Colored object tallies
[Start of section]
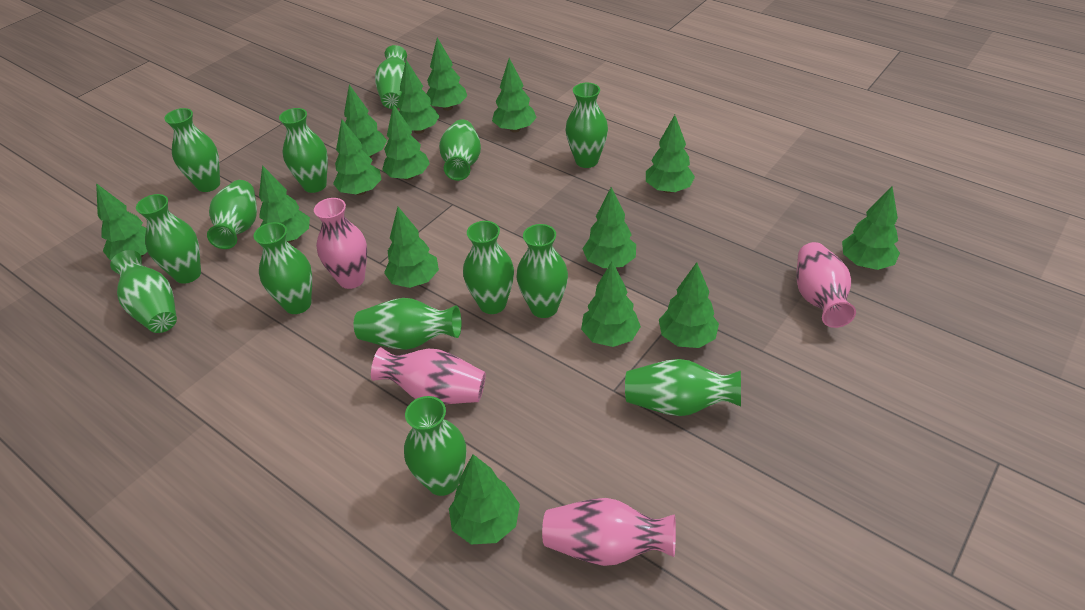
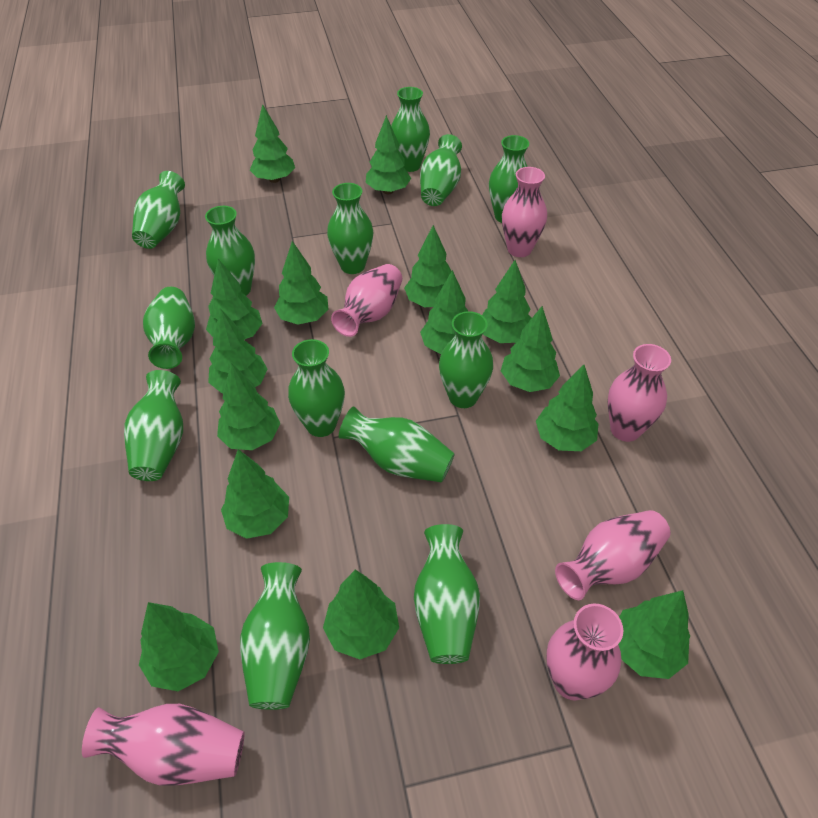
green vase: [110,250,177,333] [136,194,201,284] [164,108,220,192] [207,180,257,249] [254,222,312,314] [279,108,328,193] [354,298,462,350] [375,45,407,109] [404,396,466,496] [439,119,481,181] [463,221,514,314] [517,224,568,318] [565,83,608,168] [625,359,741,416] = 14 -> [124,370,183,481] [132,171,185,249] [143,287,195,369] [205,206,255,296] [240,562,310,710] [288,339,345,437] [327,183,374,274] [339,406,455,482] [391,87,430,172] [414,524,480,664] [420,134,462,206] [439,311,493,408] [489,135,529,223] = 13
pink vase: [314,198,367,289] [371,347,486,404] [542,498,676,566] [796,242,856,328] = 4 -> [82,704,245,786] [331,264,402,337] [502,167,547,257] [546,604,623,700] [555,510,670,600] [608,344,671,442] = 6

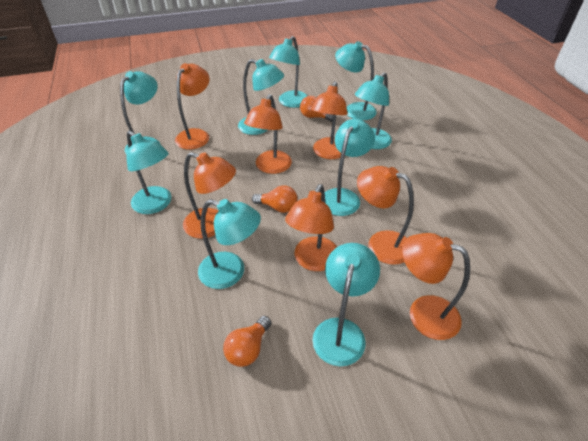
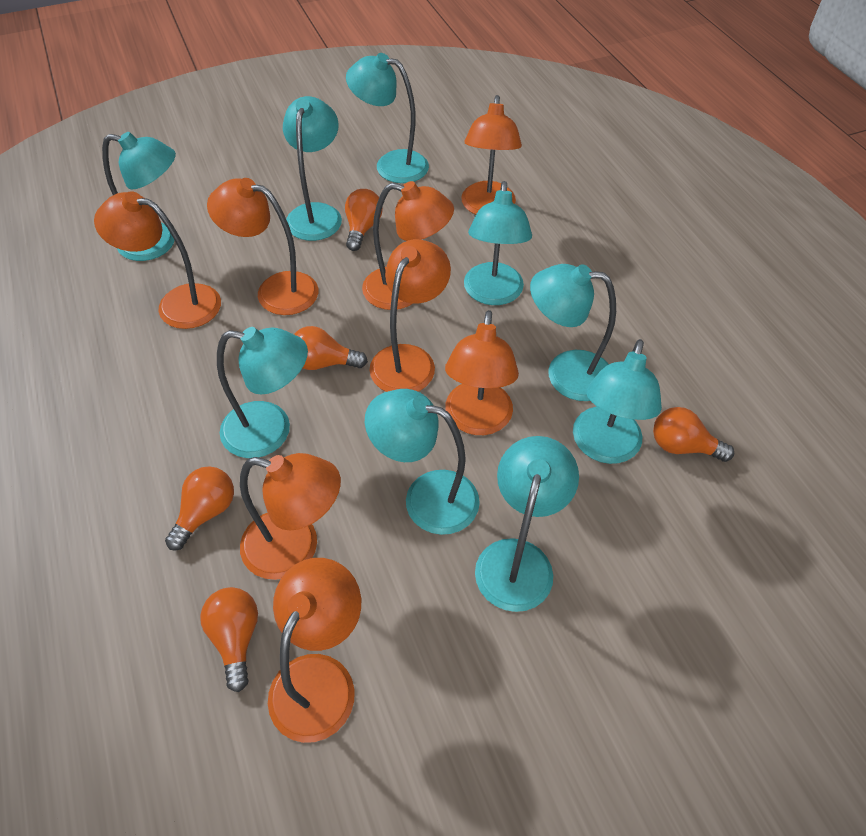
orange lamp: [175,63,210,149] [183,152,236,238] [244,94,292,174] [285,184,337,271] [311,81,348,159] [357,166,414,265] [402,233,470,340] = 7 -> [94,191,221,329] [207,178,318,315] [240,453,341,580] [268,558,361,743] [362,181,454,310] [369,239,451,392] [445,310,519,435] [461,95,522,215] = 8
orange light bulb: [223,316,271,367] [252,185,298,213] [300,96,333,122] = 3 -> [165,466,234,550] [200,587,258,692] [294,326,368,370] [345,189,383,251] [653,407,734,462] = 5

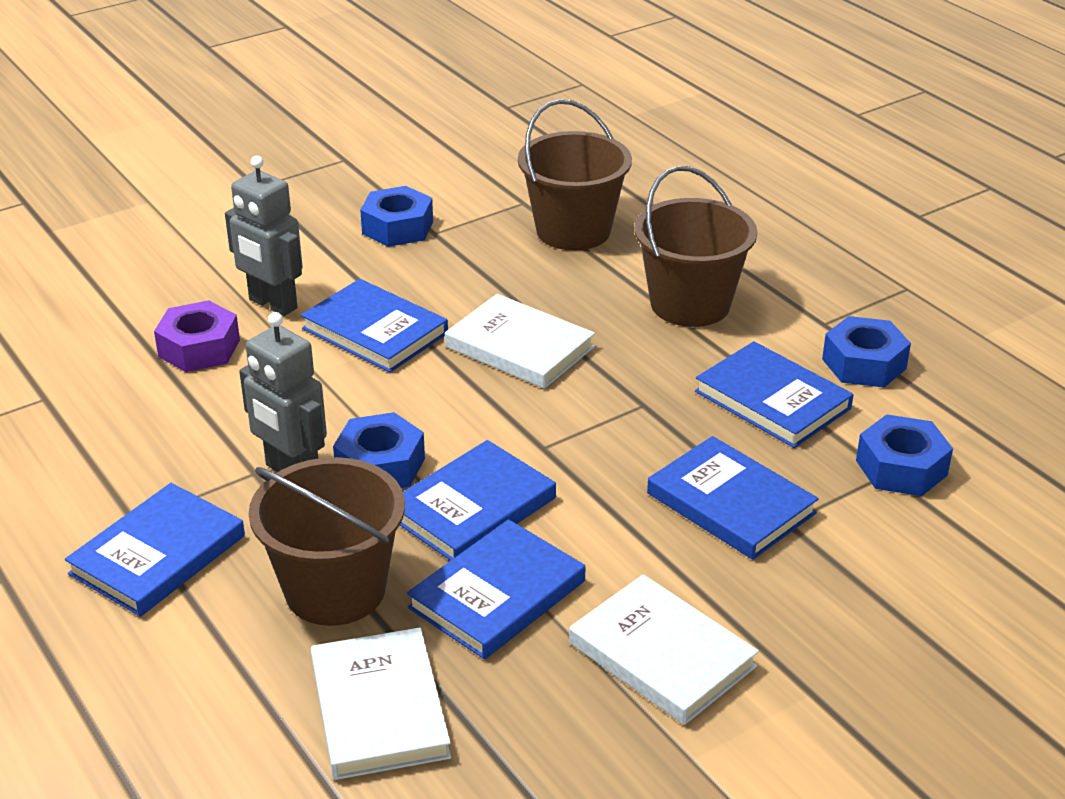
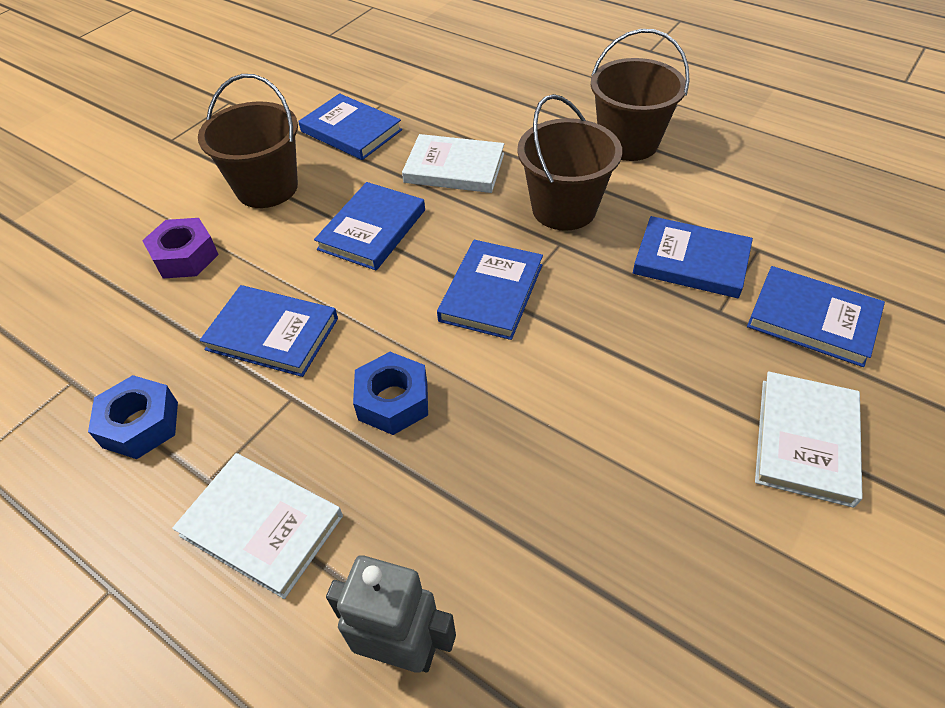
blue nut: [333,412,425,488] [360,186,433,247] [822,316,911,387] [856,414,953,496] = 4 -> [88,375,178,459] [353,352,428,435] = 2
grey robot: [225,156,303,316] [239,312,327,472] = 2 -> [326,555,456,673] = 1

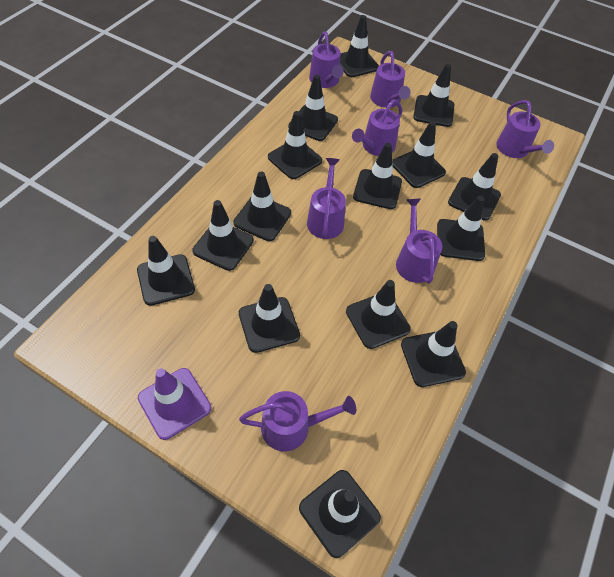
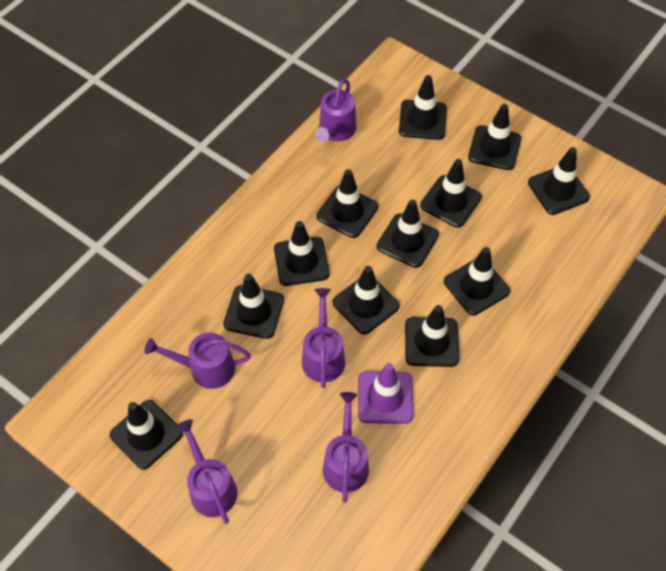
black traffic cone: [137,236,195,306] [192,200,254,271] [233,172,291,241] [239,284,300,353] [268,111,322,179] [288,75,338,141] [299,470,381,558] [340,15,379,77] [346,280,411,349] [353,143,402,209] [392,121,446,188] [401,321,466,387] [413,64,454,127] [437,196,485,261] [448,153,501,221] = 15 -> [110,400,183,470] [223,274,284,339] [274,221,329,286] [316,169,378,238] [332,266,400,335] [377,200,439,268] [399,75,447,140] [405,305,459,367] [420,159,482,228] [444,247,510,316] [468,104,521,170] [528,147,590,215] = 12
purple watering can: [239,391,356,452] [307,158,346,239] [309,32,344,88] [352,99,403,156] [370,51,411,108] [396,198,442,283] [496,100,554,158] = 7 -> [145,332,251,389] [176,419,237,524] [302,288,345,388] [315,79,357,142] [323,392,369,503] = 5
[End of section]
## Your assignment
Leaving all pictures aside, quote each record exactly.

## Output for this exercise
green vase: [110,250,177,333] [136,194,201,284] [164,108,220,192] [207,180,257,249] [254,222,312,314] [279,108,328,193] [354,298,462,350] [375,45,407,109] [404,396,466,496] [439,119,481,181] [463,221,514,314] [517,224,568,318] [565,83,608,168] [625,359,741,416] = 14 -> [124,370,183,481] [132,171,185,249] [143,287,195,369] [205,206,255,296] [240,562,310,710] [288,339,345,437] [327,183,374,274] [339,406,455,482] [391,87,430,172] [414,524,480,664] [420,134,462,206] [439,311,493,408] [489,135,529,223] = 13
pink vase: [314,198,367,289] [371,347,486,404] [542,498,676,566] [796,242,856,328] = 4 -> [82,704,245,786] [331,264,402,337] [502,167,547,257] [546,604,623,700] [555,510,670,600] [608,344,671,442] = 6

orange lamp: [175,63,210,149] [183,152,236,238] [244,94,292,174] [285,184,337,271] [311,81,348,159] [357,166,414,265] [402,233,470,340] = 7 -> [94,191,221,329] [207,178,318,315] [240,453,341,580] [268,558,361,743] [362,181,454,310] [369,239,451,392] [445,310,519,435] [461,95,522,215] = 8
orange light bulb: [223,316,271,367] [252,185,298,213] [300,96,333,122] = 3 -> [165,466,234,550] [200,587,258,692] [294,326,368,370] [345,189,383,251] [653,407,734,462] = 5

blue nut: [333,412,425,488] [360,186,433,247] [822,316,911,387] [856,414,953,496] = 4 -> [88,375,178,459] [353,352,428,435] = 2
grey robot: [225,156,303,316] [239,312,327,472] = 2 -> [326,555,456,673] = 1

black traffic cone: [137,236,195,306] [192,200,254,271] [233,172,291,241] [239,284,300,353] [268,111,322,179] [288,75,338,141] [299,470,381,558] [340,15,379,77] [346,280,411,349] [353,143,402,209] [392,121,446,188] [401,321,466,387] [413,64,454,127] [437,196,485,261] [448,153,501,221] = 15 -> [110,400,183,470] [223,274,284,339] [274,221,329,286] [316,169,378,238] [332,266,400,335] [377,200,439,268] [399,75,447,140] [405,305,459,367] [420,159,482,228] [444,247,510,316] [468,104,521,170] [528,147,590,215] = 12
purple watering can: [239,391,356,452] [307,158,346,239] [309,32,344,88] [352,99,403,156] [370,51,411,108] [396,198,442,283] [496,100,554,158] = 7 -> [145,332,251,389] [176,419,237,524] [302,288,345,388] [315,79,357,142] [323,392,369,503] = 5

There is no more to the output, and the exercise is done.